> What you are asked to do:
Copy the entries below verbatim, omitting any pictures they contain.

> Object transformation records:
_ _ _ _

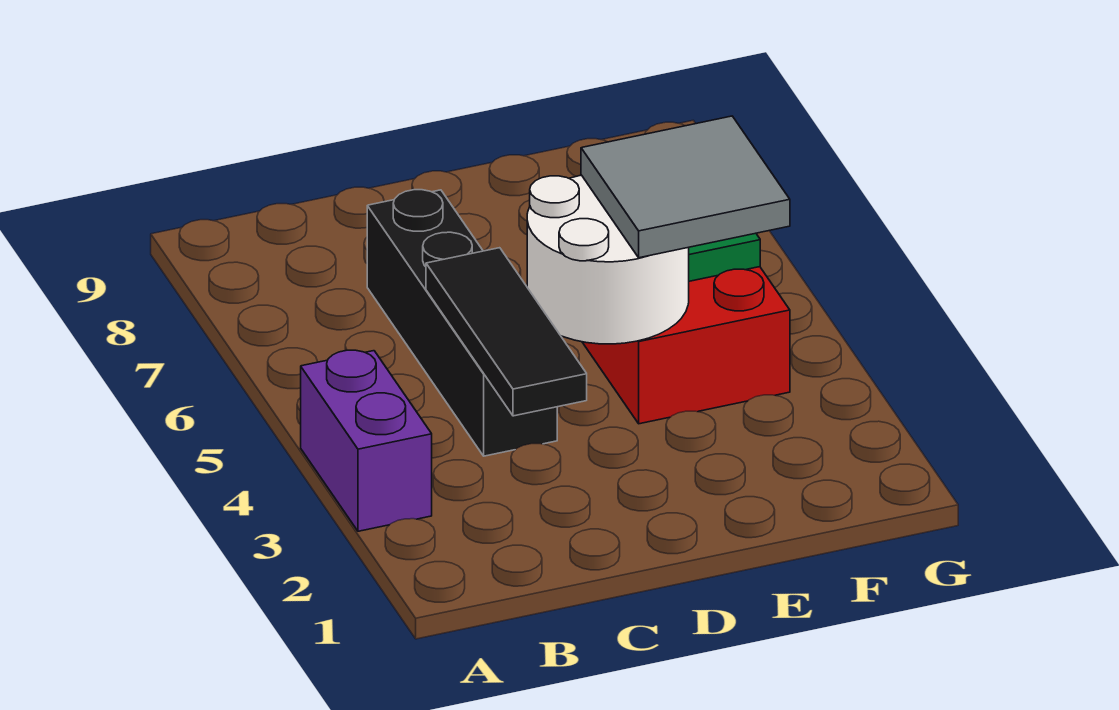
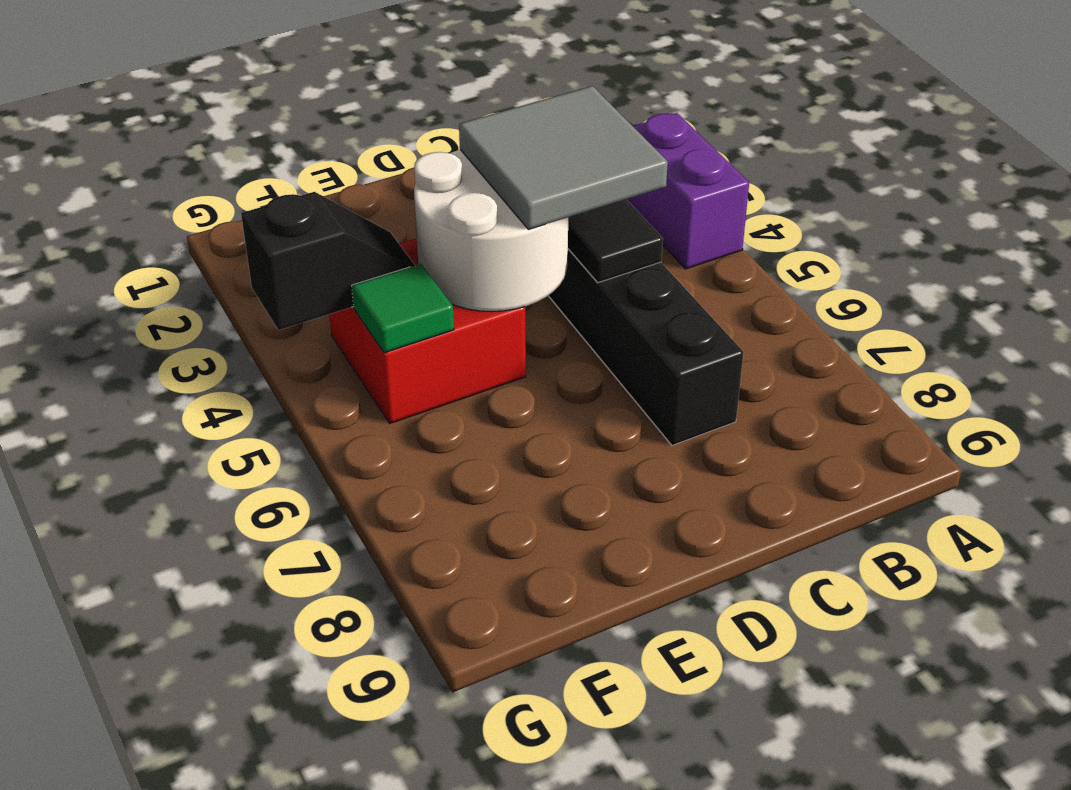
grey tile E4:F5 level 3 -> grey tile C4:D5 level 3
none -> black slope F4:G4 level 2 top G

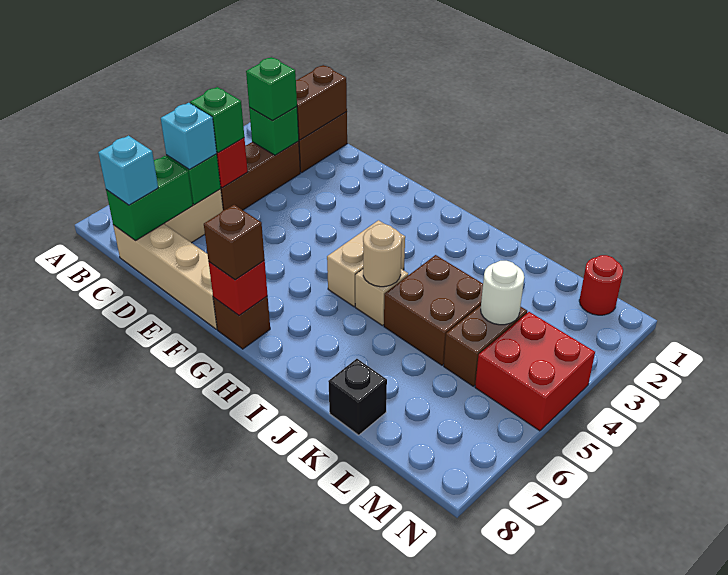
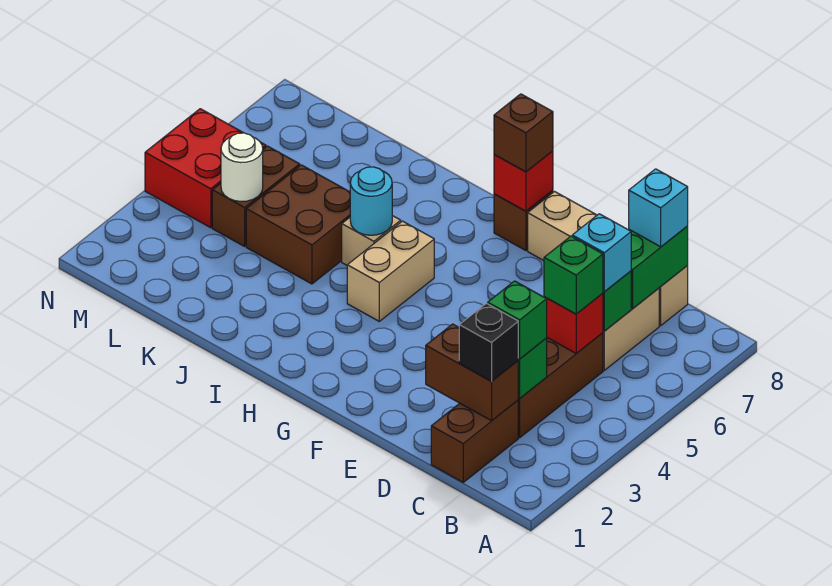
brown brick C1:C2 level 2 -> brown brick C2:D2 level 2
tan round brick I5 level 2 -> cyan round brick I5 level 2
black brick K8 level 1 -> black brick C2 level 3
red round brick M1 level 1 -> none

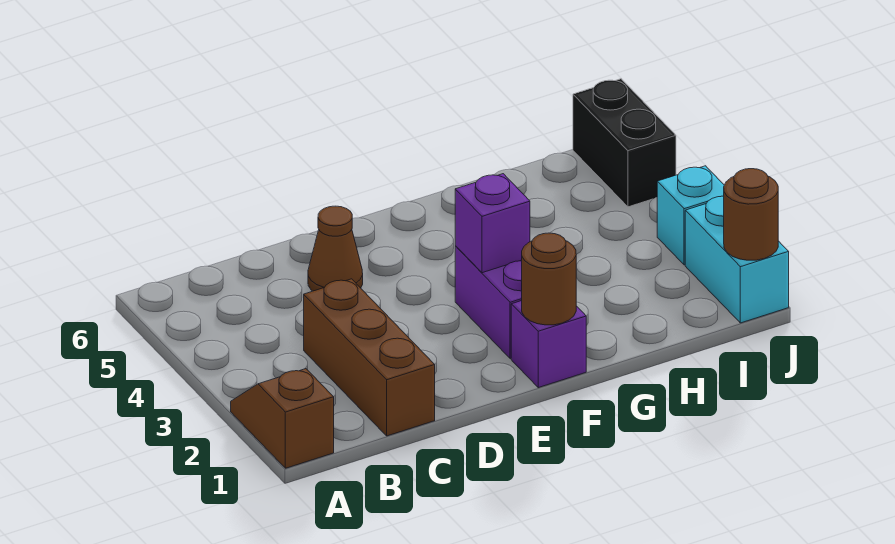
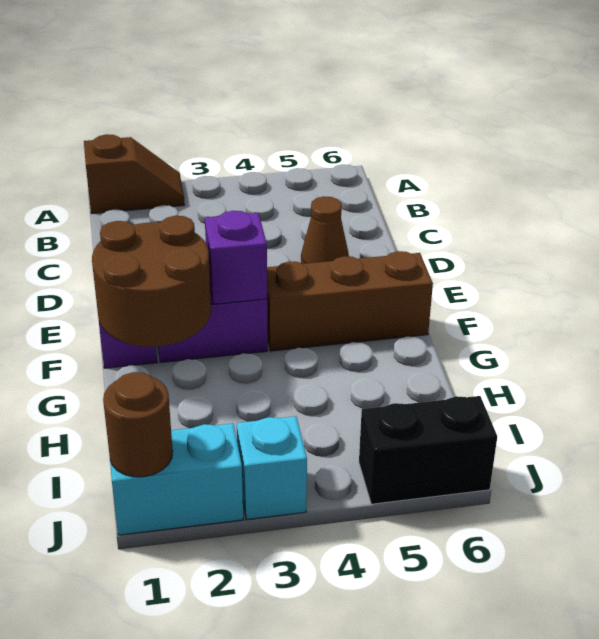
brown brick C1:C3 level 1 -> brown brick F4:F6 level 1
brown round brick F1 level 2 -> brown round brick F1:G2 level 2

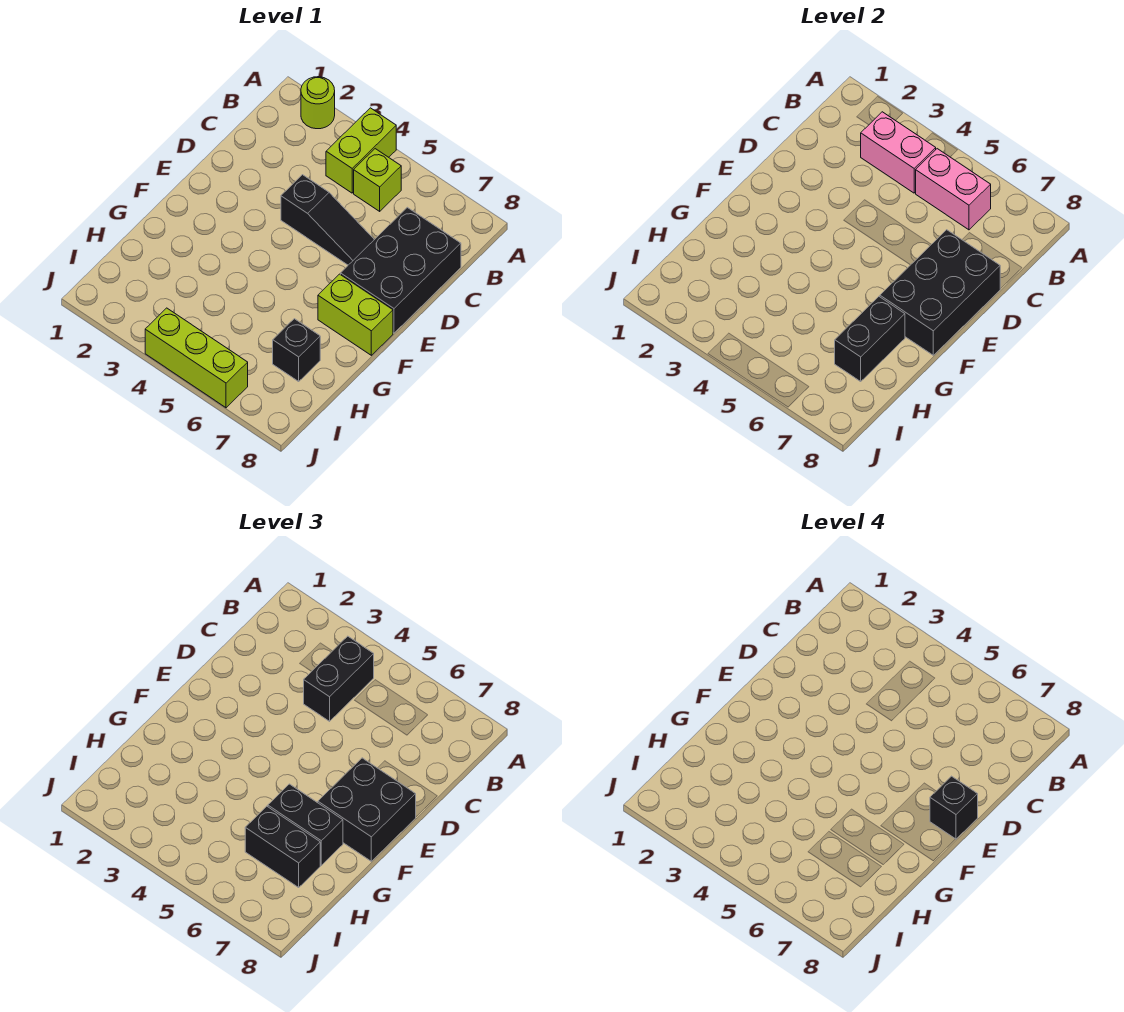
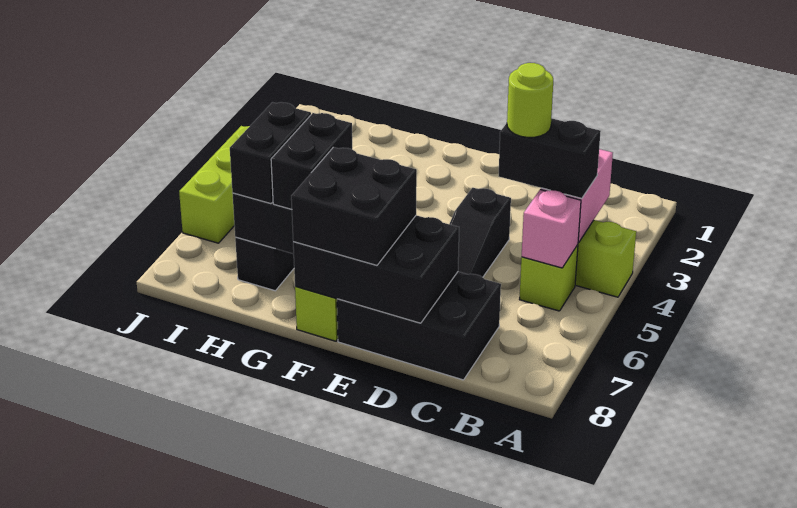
lime round brick A2 level 1 -> lime round brick C4 level 4
pink brick B5:B6 level 2 -> pink brick B5 level 2
black brick E8 level 4 -> none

_ _ _ _

> Exercise output:
grey tile E4:F5 level 3 -> grey tile C4:D5 level 3
none -> black slope F4:G4 level 2 top G

brown brick C1:C2 level 2 -> brown brick C2:D2 level 2
tan round brick I5 level 2 -> cyan round brick I5 level 2
black brick K8 level 1 -> black brick C2 level 3
red round brick M1 level 1 -> none

brown brick C1:C3 level 1 -> brown brick F4:F6 level 1
brown round brick F1 level 2 -> brown round brick F1:G2 level 2

lime round brick A2 level 1 -> lime round brick C4 level 4
pink brick B5:B6 level 2 -> pink brick B5 level 2
black brick E8 level 4 -> none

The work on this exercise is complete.